---------- DATA TO EXAMINE ----------
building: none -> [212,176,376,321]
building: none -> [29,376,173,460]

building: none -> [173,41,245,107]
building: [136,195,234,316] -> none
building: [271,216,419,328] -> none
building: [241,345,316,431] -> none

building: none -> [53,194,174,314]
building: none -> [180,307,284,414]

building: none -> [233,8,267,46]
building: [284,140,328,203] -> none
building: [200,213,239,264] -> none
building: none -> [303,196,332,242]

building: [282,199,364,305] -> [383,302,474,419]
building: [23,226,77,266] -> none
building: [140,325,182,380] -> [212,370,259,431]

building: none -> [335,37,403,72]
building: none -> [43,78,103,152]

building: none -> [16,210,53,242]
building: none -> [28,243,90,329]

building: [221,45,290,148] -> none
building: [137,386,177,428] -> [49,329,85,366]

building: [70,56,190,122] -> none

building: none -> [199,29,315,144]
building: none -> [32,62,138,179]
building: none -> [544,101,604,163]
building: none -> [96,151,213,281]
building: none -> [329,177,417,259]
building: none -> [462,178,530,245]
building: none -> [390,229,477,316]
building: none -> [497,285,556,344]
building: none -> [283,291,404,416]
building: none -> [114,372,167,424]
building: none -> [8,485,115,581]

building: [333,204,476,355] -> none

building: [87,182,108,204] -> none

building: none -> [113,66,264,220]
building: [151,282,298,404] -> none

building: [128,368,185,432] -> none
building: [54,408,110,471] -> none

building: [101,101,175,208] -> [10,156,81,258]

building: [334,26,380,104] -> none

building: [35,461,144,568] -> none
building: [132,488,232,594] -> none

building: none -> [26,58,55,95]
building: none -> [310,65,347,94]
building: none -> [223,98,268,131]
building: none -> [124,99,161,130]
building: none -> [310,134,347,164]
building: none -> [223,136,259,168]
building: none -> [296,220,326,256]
----------
— EXERCISE DESCRIPTION —
Beginning at the line with "building: [271,216,419,328] -> none" and stopping after the line with "building: none -> [390,229,477,316]", please write out every line of the data above exactly and nothing else.

— REPLY —
building: [271,216,419,328] -> none
building: [241,345,316,431] -> none

building: none -> [53,194,174,314]
building: none -> [180,307,284,414]

building: none -> [233,8,267,46]
building: [284,140,328,203] -> none
building: [200,213,239,264] -> none
building: none -> [303,196,332,242]

building: [282,199,364,305] -> [383,302,474,419]
building: [23,226,77,266] -> none
building: [140,325,182,380] -> [212,370,259,431]

building: none -> [335,37,403,72]
building: none -> [43,78,103,152]

building: none -> [16,210,53,242]
building: none -> [28,243,90,329]

building: [221,45,290,148] -> none
building: [137,386,177,428] -> [49,329,85,366]

building: [70,56,190,122] -> none

building: none -> [199,29,315,144]
building: none -> [32,62,138,179]
building: none -> [544,101,604,163]
building: none -> [96,151,213,281]
building: none -> [329,177,417,259]
building: none -> [462,178,530,245]
building: none -> [390,229,477,316]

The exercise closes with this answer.